┏━━

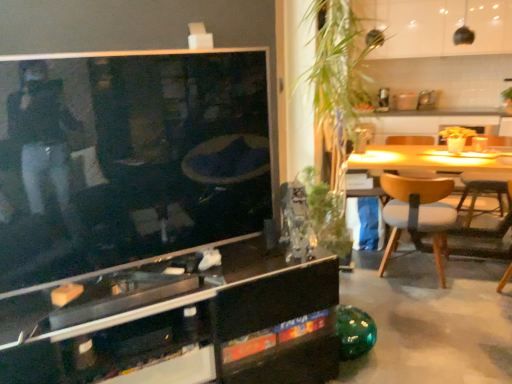
Question: From a real-world perspective, is green leafy plant at center, which is the first plant in top-to-bottom order, positioned above or below wooden chair at right, which ranks as the second chair in left-to-right order?

Choices:
 (A) below
 (B) above

Answer: (B)

Question: In terms of width, does green leafy plant at center, which is the 2th plant in bottom-to-top order, look wider or thinner when compared to wooden chair at right, marked as the 1th chair in a right-to-left arrangement?

Choices:
 (A) thin
 (B) wide

Answer: (B)

Question: Which of these objects is positioned closest to the wooden chair at right, marked as the 1th chair in a right-to-left arrangement?

Choices:
 (A) light brown wood chair at right, placed as the first chair when sorted from left to right
 (B) green glass vase at center, marked as the 2th plant in a top-to-bottom arrangement
 (C) black glass cabinet at center
 (D) green leafy plant at center, which is the 2th plant in bottom-to-top order

Answer: (A)

Question: Based on their relative distances, which object is nearer to the wooden chair at right, which ranks as the second chair in left-to-right order?

Choices:
 (A) green leafy plant at center, which is the first plant in top-to-bottom order
 (B) black glass cabinet at center
 (C) light brown wood chair at right, acting as the 2th chair starting from the right
 (D) green glass vase at center, marked as the 2th plant in a top-to-bottom arrangement

Answer: (C)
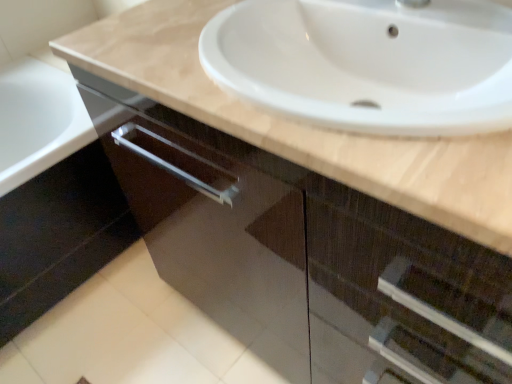
Locate an element on the screen. The height and width of the screenshot is (384, 512). empty space that is ontop of white glossy tile at lower left (from a real-world perspective) is located at coordinates (137, 334).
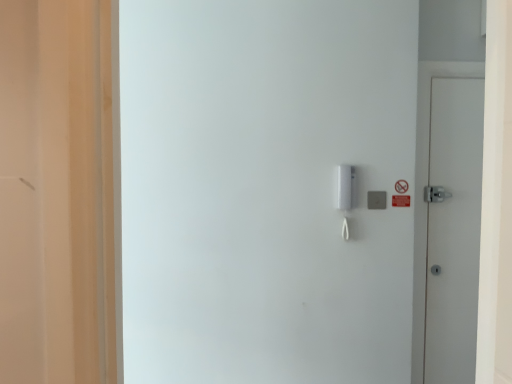
Question: Based on their sizes in the image, would you say white plastic intercom at center-right is bigger or smaller than white matte door at right?

Choices:
 (A) big
 (B) small

Answer: (A)

Question: From their relative heights in the image, would you say white plastic intercom at center-right is taller or shorter than white matte door at right?

Choices:
 (A) tall
 (B) short

Answer: (B)

Question: Which of these objects is positioned farthest from the white plastic intercom at center-right?

Choices:
 (A) gray matte/light switch at center-right
 (B) white matte door at right

Answer: (A)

┗━━

REQUIREMENT: Copy out the lines of the listing between the line holding "Locate an element" and the line holding "Question: From their", inclusive, and leave the pictures out.

EXPECTED ANSWER:
Locate an element on the screen. The height and width of the screenshot is (384, 512). empty space that is ontop of white glossy tile at lower left (from a real-world perspective) is located at coordinates (137, 334).
Question: Based on their sizes in the image, would you say white plastic intercom at center-right is bigger or smaller than white matte door at right?

Choices:
 (A) big
 (B) small

Answer: (A)

Question: From their relative heights in the image, would you say white plastic intercom at center-right is taller or shorter than white matte door at right?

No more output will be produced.